▶ _REQUIREMENT_
Each entry in the material below should be copied without any alteration.

══ ENTRIES SUPPLIED

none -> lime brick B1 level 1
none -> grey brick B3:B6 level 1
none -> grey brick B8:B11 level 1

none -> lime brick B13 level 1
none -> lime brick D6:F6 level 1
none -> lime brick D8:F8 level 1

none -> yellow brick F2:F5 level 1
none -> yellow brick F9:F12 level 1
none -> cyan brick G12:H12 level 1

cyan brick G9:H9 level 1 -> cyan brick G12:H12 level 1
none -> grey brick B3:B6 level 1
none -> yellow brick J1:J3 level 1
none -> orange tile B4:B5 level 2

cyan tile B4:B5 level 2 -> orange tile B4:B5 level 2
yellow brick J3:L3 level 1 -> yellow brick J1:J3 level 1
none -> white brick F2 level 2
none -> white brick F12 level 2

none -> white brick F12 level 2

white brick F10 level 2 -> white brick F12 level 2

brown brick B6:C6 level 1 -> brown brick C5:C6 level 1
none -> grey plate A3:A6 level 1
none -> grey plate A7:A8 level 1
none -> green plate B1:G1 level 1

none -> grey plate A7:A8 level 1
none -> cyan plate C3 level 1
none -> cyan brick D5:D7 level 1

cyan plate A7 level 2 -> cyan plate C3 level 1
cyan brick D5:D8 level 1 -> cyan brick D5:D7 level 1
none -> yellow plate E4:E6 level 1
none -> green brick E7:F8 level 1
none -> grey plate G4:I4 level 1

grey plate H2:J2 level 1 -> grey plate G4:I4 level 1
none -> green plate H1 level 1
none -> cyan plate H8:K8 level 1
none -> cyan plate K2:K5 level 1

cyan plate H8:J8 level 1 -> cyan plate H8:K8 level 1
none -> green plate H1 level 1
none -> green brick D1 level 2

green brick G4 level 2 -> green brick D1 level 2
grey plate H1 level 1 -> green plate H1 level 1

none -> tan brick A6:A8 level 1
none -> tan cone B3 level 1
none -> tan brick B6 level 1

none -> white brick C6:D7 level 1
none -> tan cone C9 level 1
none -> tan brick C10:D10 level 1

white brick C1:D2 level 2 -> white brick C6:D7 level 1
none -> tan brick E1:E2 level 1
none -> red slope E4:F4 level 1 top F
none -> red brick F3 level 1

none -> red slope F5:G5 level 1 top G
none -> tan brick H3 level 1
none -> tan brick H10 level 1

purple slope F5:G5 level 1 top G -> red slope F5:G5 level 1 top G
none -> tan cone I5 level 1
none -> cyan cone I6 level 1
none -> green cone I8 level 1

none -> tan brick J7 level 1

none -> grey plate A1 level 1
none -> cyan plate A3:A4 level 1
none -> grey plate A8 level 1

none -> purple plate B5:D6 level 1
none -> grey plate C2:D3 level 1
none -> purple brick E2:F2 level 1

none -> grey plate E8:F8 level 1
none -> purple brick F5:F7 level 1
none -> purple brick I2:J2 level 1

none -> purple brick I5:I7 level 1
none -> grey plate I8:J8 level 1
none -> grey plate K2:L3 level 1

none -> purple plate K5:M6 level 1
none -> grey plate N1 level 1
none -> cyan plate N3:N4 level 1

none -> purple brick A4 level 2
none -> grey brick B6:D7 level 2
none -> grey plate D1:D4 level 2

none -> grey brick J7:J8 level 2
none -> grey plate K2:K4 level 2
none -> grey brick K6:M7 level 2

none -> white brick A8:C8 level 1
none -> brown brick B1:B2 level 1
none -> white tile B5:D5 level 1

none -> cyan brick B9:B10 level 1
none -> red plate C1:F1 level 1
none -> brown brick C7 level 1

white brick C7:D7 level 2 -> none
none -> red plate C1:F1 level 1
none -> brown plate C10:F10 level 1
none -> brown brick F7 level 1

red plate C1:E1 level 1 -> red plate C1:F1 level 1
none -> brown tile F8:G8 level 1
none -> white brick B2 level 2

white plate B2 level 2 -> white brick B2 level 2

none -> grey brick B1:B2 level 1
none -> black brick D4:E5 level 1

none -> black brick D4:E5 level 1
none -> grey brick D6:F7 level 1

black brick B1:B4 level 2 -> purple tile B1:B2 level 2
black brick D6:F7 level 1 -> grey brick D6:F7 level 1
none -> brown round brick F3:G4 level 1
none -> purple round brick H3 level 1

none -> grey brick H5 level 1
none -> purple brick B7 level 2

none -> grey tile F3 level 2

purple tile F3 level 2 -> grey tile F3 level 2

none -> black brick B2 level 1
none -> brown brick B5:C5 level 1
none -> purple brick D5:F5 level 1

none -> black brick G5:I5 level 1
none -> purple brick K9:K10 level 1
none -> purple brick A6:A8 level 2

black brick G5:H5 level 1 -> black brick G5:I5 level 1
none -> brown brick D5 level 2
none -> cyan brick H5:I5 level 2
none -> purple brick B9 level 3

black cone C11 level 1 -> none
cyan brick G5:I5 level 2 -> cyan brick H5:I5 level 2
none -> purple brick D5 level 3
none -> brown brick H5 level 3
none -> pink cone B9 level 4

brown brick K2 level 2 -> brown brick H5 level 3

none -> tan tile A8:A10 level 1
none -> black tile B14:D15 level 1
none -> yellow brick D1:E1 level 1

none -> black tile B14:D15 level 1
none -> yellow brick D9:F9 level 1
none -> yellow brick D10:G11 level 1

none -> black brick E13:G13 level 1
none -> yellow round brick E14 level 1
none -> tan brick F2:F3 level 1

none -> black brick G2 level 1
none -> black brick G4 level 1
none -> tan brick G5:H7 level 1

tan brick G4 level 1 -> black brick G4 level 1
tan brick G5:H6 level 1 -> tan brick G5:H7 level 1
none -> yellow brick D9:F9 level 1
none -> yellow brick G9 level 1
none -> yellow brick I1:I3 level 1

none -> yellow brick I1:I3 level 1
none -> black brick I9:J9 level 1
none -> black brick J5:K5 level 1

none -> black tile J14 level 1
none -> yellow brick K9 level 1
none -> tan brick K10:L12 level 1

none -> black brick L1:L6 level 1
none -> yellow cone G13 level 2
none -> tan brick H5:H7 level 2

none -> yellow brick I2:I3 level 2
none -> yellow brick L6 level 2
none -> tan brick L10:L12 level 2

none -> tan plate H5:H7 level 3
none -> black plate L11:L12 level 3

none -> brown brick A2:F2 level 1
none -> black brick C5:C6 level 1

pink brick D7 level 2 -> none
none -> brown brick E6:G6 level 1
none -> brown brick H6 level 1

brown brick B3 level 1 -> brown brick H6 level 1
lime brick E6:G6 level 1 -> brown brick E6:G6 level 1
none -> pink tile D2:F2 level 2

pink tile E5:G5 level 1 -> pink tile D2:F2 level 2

════

▶ _TASK OUTPUT_
none -> lime brick B1 level 1
none -> grey brick B3:B6 level 1
none -> grey brick B8:B11 level 1

none -> lime brick B13 level 1
none -> lime brick D6:F6 level 1
none -> lime brick D8:F8 level 1

none -> yellow brick F2:F5 level 1
none -> yellow brick F9:F12 level 1
none -> cyan brick G12:H12 level 1

cyan brick G9:H9 level 1 -> cyan brick G12:H12 level 1
none -> grey brick B3:B6 level 1
none -> yellow brick J1:J3 level 1
none -> orange tile B4:B5 level 2

cyan tile B4:B5 level 2 -> orange tile B4:B5 level 2
yellow brick J3:L3 level 1 -> yellow brick J1:J3 level 1
none -> white brick F2 level 2
none -> white brick F12 level 2

none -> white brick F12 level 2

white brick F10 level 2 -> white brick F12 level 2

brown brick B6:C6 level 1 -> brown brick C5:C6 level 1
none -> grey plate A3:A6 level 1
none -> grey plate A7:A8 level 1
none -> green plate B1:G1 level 1

none -> grey plate A7:A8 level 1
none -> cyan plate C3 level 1
none -> cyan brick D5:D7 level 1

cyan plate A7 level 2 -> cyan plate C3 level 1
cyan brick D5:D8 level 1 -> cyan brick D5:D7 level 1
none -> yellow plate E4:E6 level 1
none -> green brick E7:F8 level 1
none -> grey plate G4:I4 level 1

grey plate H2:J2 level 1 -> grey plate G4:I4 level 1
none -> green plate H1 level 1
none -> cyan plate H8:K8 level 1
none -> cyan plate K2:K5 level 1

cyan plate H8:J8 level 1 -> cyan plate H8:K8 level 1
none -> green plate H1 level 1
none -> green brick D1 level 2

green brick G4 level 2 -> green brick D1 level 2
grey plate H1 level 1 -> green plate H1 level 1

none -> tan brick A6:A8 level 1
none -> tan cone B3 level 1
none -> tan brick B6 level 1

none -> white brick C6:D7 level 1
none -> tan cone C9 level 1
none -> tan brick C10:D10 level 1

white brick C1:D2 level 2 -> white brick C6:D7 level 1
none -> tan brick E1:E2 level 1
none -> red slope E4:F4 level 1 top F
none -> red brick F3 level 1

none -> red slope F5:G5 level 1 top G
none -> tan brick H3 level 1
none -> tan brick H10 level 1

purple slope F5:G5 level 1 top G -> red slope F5:G5 level 1 top G
none -> tan cone I5 level 1
none -> cyan cone I6 level 1
none -> green cone I8 level 1

none -> tan brick J7 level 1

none -> grey plate A1 level 1
none -> cyan plate A3:A4 level 1
none -> grey plate A8 level 1

none -> purple plate B5:D6 level 1
none -> grey plate C2:D3 level 1
none -> purple brick E2:F2 level 1

none -> grey plate E8:F8 level 1
none -> purple brick F5:F7 level 1
none -> purple brick I2:J2 level 1

none -> purple brick I5:I7 level 1
none -> grey plate I8:J8 level 1
none -> grey plate K2:L3 level 1

none -> purple plate K5:M6 level 1
none -> grey plate N1 level 1
none -> cyan plate N3:N4 level 1

none -> purple brick A4 level 2
none -> grey brick B6:D7 level 2
none -> grey plate D1:D4 level 2

none -> grey brick J7:J8 level 2
none -> grey plate K2:K4 level 2
none -> grey brick K6:M7 level 2

none -> white brick A8:C8 level 1
none -> brown brick B1:B2 level 1
none -> white tile B5:D5 level 1

none -> cyan brick B9:B10 level 1
none -> red plate C1:F1 level 1
none -> brown brick C7 level 1

white brick C7:D7 level 2 -> none
none -> red plate C1:F1 level 1
none -> brown plate C10:F10 level 1
none -> brown brick F7 level 1

red plate C1:E1 level 1 -> red plate C1:F1 level 1
none -> brown tile F8:G8 level 1
none -> white brick B2 level 2

white plate B2 level 2 -> white brick B2 level 2

none -> grey brick B1:B2 level 1
none -> black brick D4:E5 level 1

none -> black brick D4:E5 level 1
none -> grey brick D6:F7 level 1

black brick B1:B4 level 2 -> purple tile B1:B2 level 2
black brick D6:F7 level 1 -> grey brick D6:F7 level 1
none -> brown round brick F3:G4 level 1
none -> purple round brick H3 level 1

none -> grey brick H5 level 1
none -> purple brick B7 level 2

none -> grey tile F3 level 2

purple tile F3 level 2 -> grey tile F3 level 2

none -> black brick B2 level 1
none -> brown brick B5:C5 level 1
none -> purple brick D5:F5 level 1

none -> black brick G5:I5 level 1
none -> purple brick K9:K10 level 1
none -> purple brick A6:A8 level 2

black brick G5:H5 level 1 -> black brick G5:I5 level 1
none -> brown brick D5 level 2
none -> cyan brick H5:I5 level 2
none -> purple brick B9 level 3

black cone C11 level 1 -> none
cyan brick G5:I5 level 2 -> cyan brick H5:I5 level 2
none -> purple brick D5 level 3
none -> brown brick H5 level 3
none -> pink cone B9 level 4

brown brick K2 level 2 -> brown brick H5 level 3

none -> tan tile A8:A10 level 1
none -> black tile B14:D15 level 1
none -> yellow brick D1:E1 level 1

none -> black tile B14:D15 level 1
none -> yellow brick D9:F9 level 1
none -> yellow brick D10:G11 level 1

none -> black brick E13:G13 level 1
none -> yellow round brick E14 level 1
none -> tan brick F2:F3 level 1

none -> black brick G2 level 1
none -> black brick G4 level 1
none -> tan brick G5:H7 level 1

tan brick G4 level 1 -> black brick G4 level 1
tan brick G5:H6 level 1 -> tan brick G5:H7 level 1
none -> yellow brick D9:F9 level 1
none -> yellow brick G9 level 1
none -> yellow brick I1:I3 level 1

none -> yellow brick I1:I3 level 1
none -> black brick I9:J9 level 1
none -> black brick J5:K5 level 1

none -> black tile J14 level 1
none -> yellow brick K9 level 1
none -> tan brick K10:L12 level 1

none -> black brick L1:L6 level 1
none -> yellow cone G13 level 2
none -> tan brick H5:H7 level 2

none -> yellow brick I2:I3 level 2
none -> yellow brick L6 level 2
none -> tan brick L10:L12 level 2

none -> tan plate H5:H7 level 3
none -> black plate L11:L12 level 3

none -> brown brick A2:F2 level 1
none -> black brick C5:C6 level 1

pink brick D7 level 2 -> none
none -> brown brick E6:G6 level 1
none -> brown brick H6 level 1

brown brick B3 level 1 -> brown brick H6 level 1
lime brick E6:G6 level 1 -> brown brick E6:G6 level 1
none -> pink tile D2:F2 level 2

pink tile E5:G5 level 1 -> pink tile D2:F2 level 2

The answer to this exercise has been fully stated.